*Data below*:
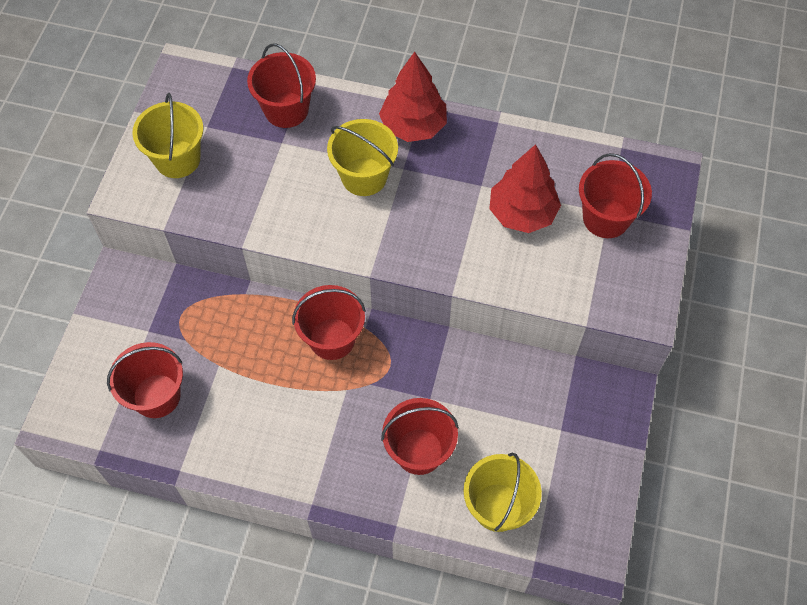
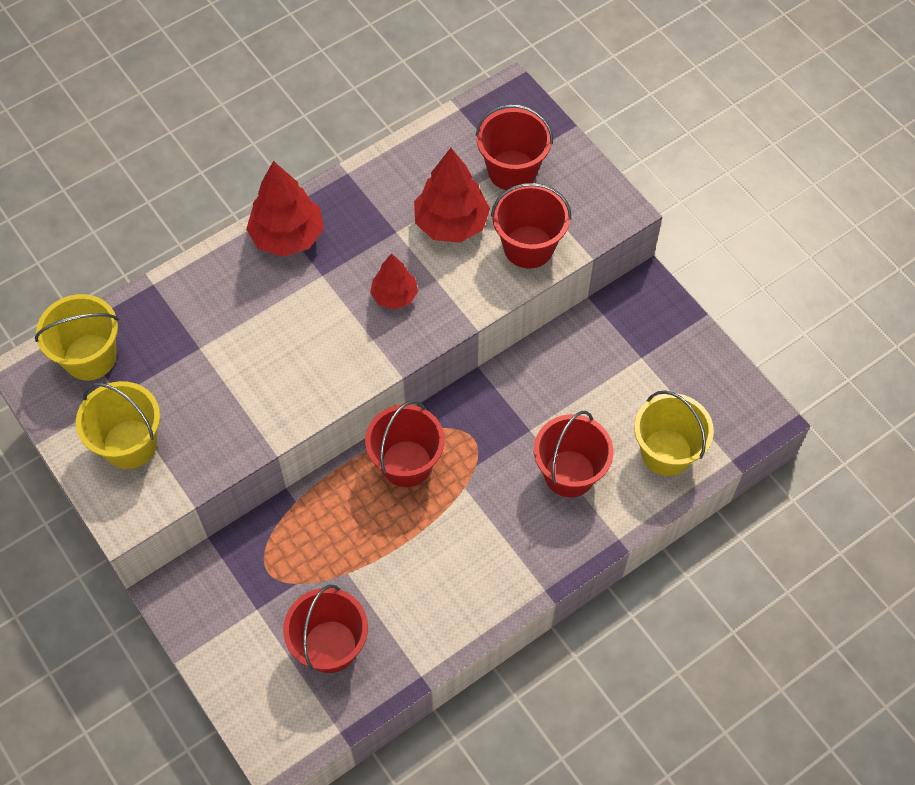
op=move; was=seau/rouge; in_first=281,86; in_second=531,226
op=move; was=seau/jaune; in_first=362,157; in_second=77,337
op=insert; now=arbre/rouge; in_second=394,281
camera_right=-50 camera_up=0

*Exercise details*: Word for word, reproduce all of the data, but keep out the pictures.

*Result*:
op=move; was=seau/rouge; in_first=281,86; in_second=531,226
op=move; was=seau/jaune; in_first=362,157; in_second=77,337
op=insert; now=arbre/rouge; in_second=394,281
camera_right=-50 camera_up=0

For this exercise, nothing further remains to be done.